───── Records for the task

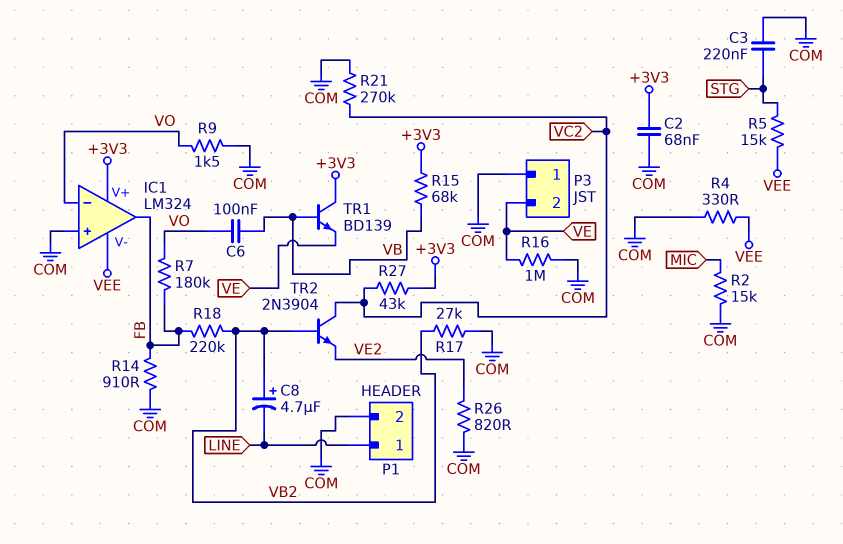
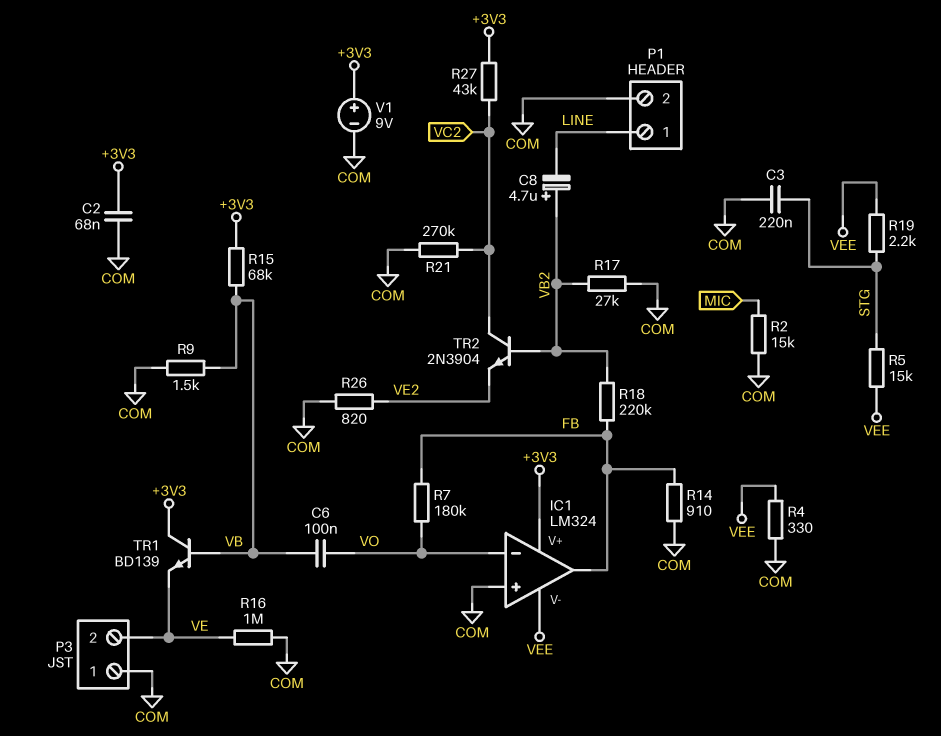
R9: 1.5k (COM, VO) -> 1.5k (COM, VB)
R19: none -> 2.2k (STG, VEE)
V1: none -> 9V (plus +3V3, minus COM)

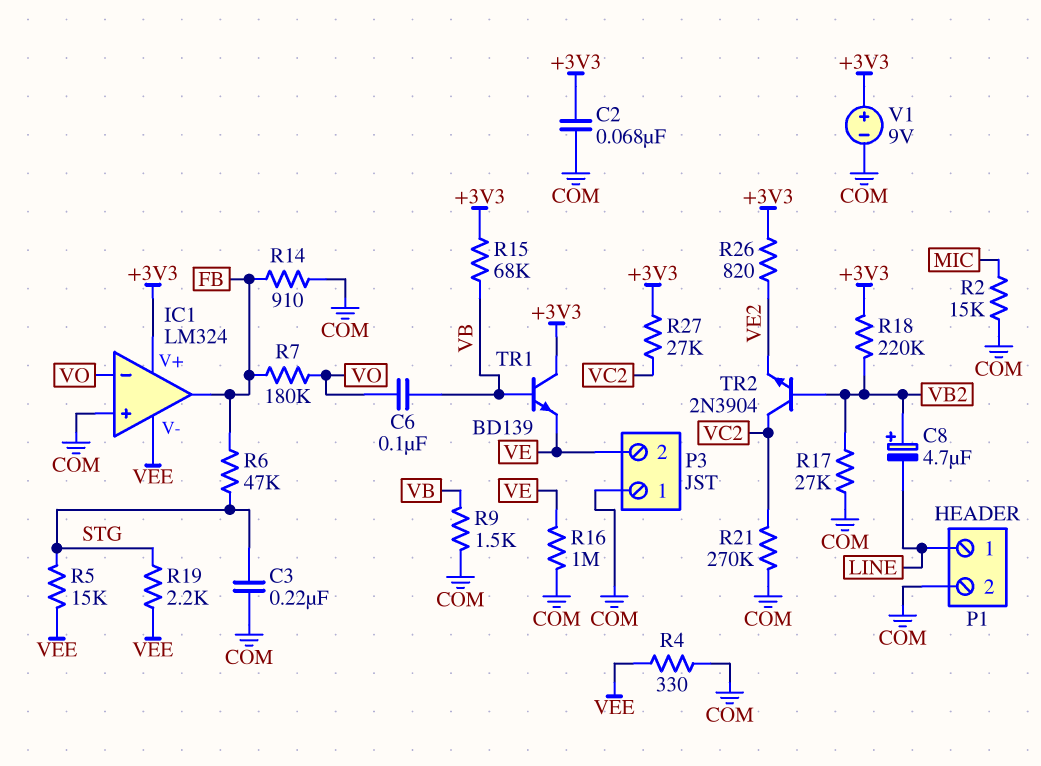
R6: none -> 47k (FB, STG)
R18: 220k (FB, VB2) -> 220k (+3V3, VB2)
R26: 820 (COM, VE2) -> 820 (+3V3, VE2)
R27: 43k (+3V3, VC2) -> 27k (+3V3, VC2)

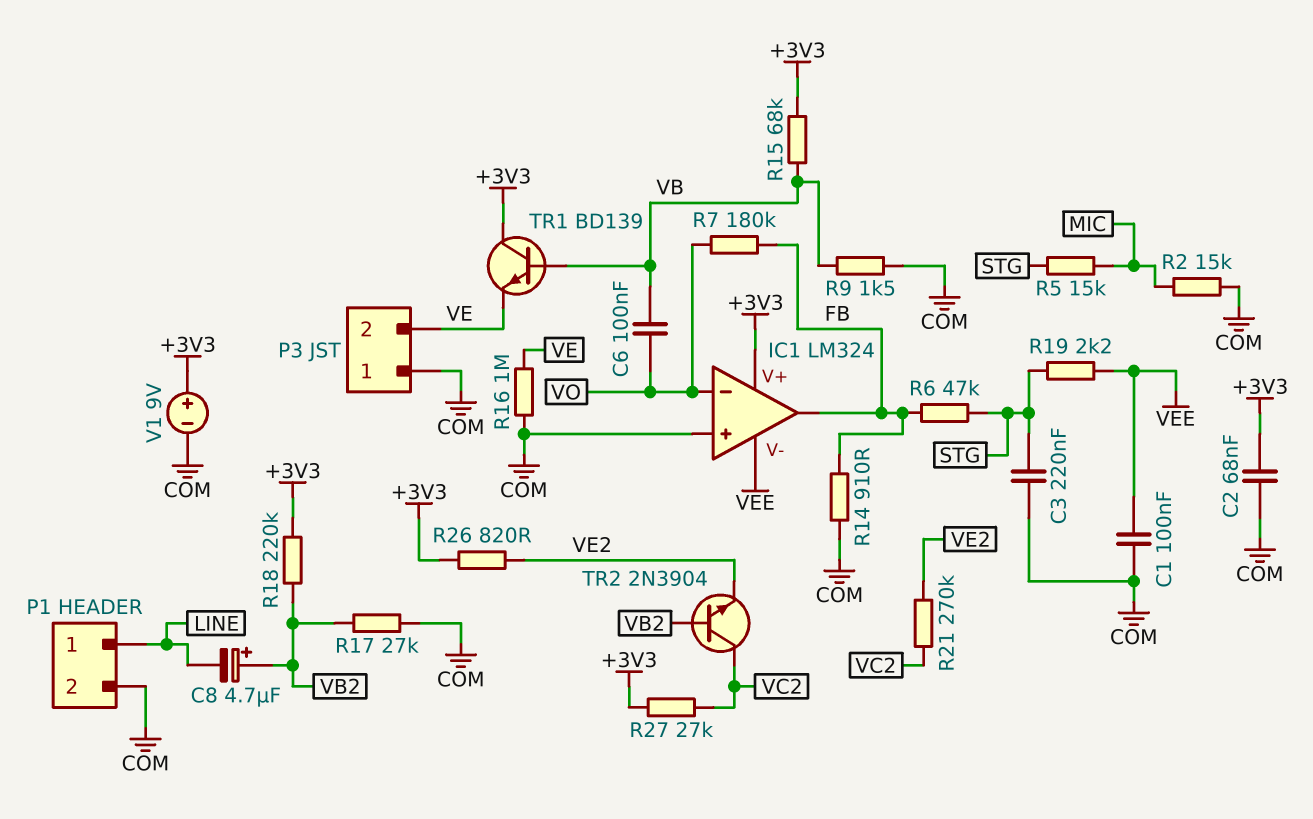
C1: none -> 100nF (COM, VEE)
R4: 330 (COM, VEE) -> none
R5: 15k (STG, VEE) -> 15k (MIC, STG)
R21: 270k (COM, VC2) -> 270k (VC2, VE2)

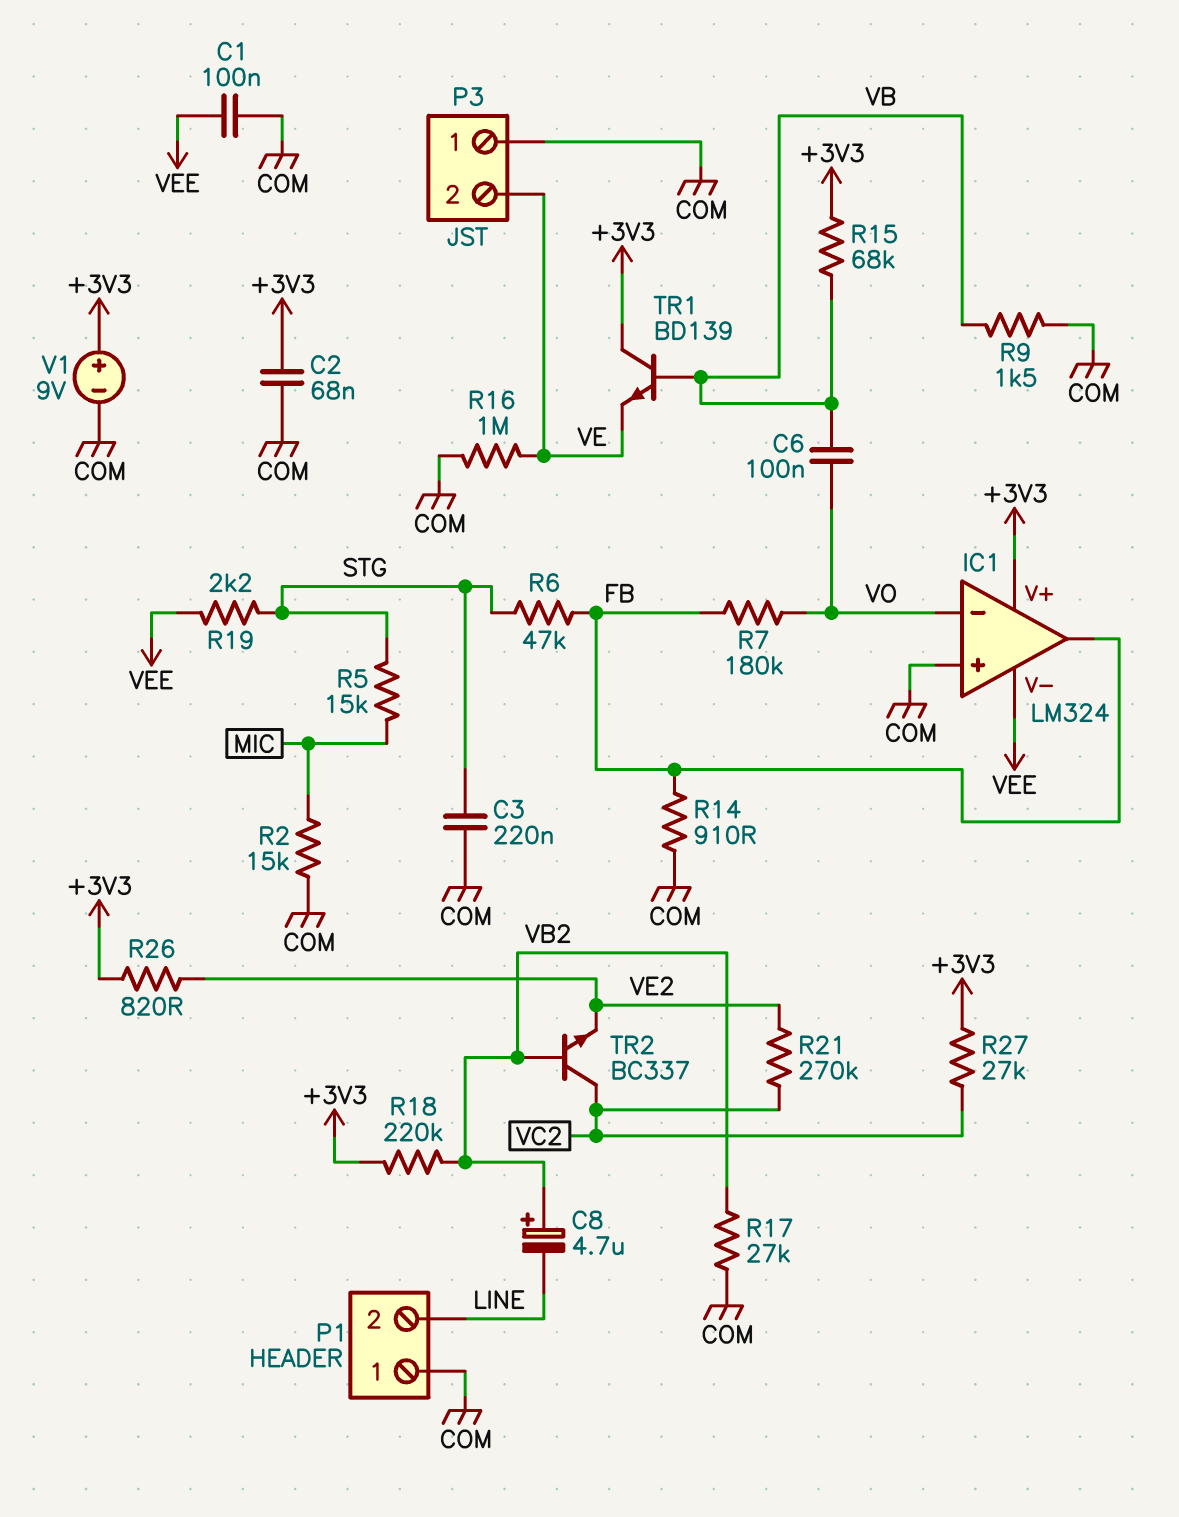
P1 pin 1: LINE -> COM
P1 pin 2: COM -> LINE
TR2: NPN 2N3904 (B VB2, C VC2, E VE2) -> NPN BC337 (B VB2, C VC2, E VE2)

──────────

Transcribe each entry exactly; images stay out.

R9: 1.5k (COM, VO) -> 1.5k (COM, VB)
R19: none -> 2.2k (STG, VEE)
V1: none -> 9V (plus +3V3, minus COM)

R6: none -> 47k (FB, STG)
R18: 220k (FB, VB2) -> 220k (+3V3, VB2)
R26: 820 (COM, VE2) -> 820 (+3V3, VE2)
R27: 43k (+3V3, VC2) -> 27k (+3V3, VC2)

C1: none -> 100nF (COM, VEE)
R4: 330 (COM, VEE) -> none
R5: 15k (STG, VEE) -> 15k (MIC, STG)
R21: 270k (COM, VC2) -> 270k (VC2, VE2)

P1 pin 1: LINE -> COM
P1 pin 2: COM -> LINE
TR2: NPN 2N3904 (B VB2, C VC2, E VE2) -> NPN BC337 (B VB2, C VC2, E VE2)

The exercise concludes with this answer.